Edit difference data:
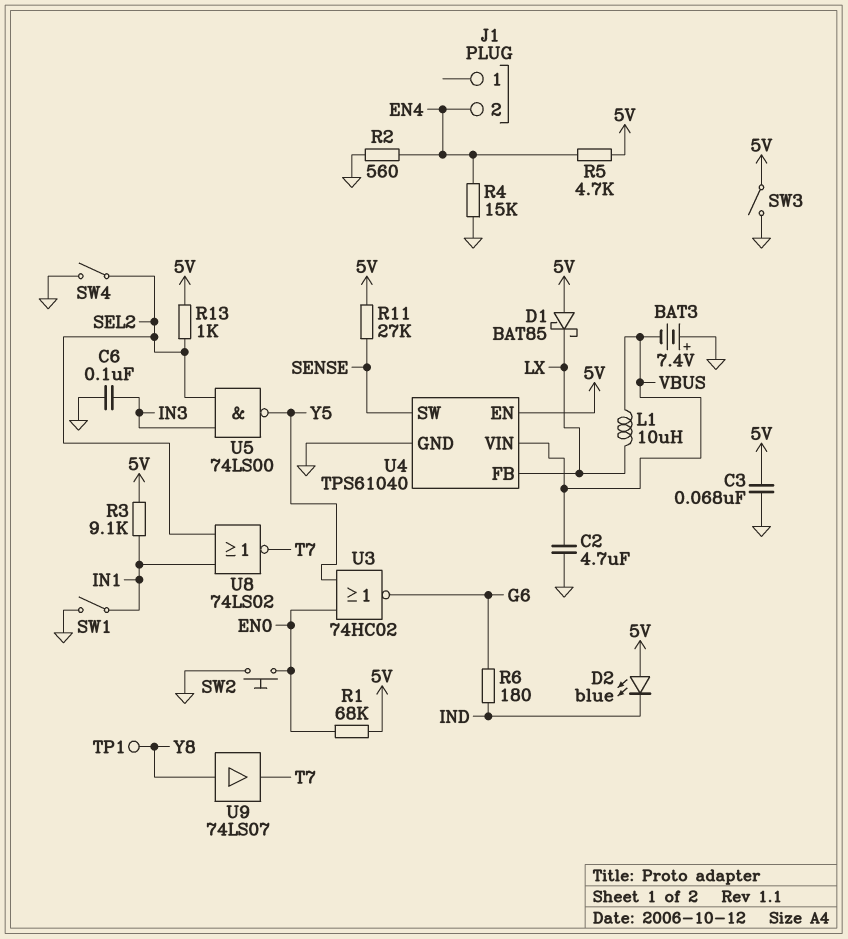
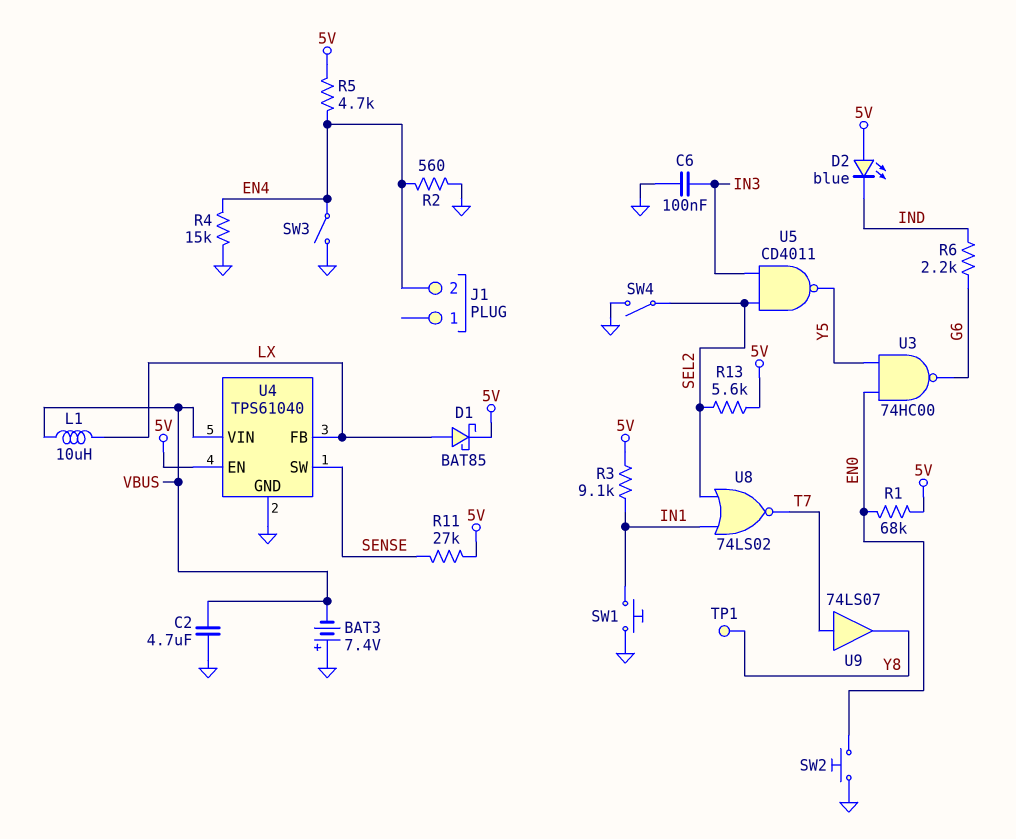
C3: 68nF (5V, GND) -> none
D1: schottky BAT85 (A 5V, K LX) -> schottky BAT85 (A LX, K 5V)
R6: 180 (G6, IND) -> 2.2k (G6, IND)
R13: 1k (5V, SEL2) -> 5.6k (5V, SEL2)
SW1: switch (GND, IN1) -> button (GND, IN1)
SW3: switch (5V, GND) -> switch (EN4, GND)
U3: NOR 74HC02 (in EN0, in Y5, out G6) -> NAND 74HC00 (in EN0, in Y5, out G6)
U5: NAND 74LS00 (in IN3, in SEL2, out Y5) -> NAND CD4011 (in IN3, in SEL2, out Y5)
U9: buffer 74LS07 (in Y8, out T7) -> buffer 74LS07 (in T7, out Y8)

Exercise instructions:
Only a number is expected here: how many lines of the records above contain "NAND".

Final answer:
2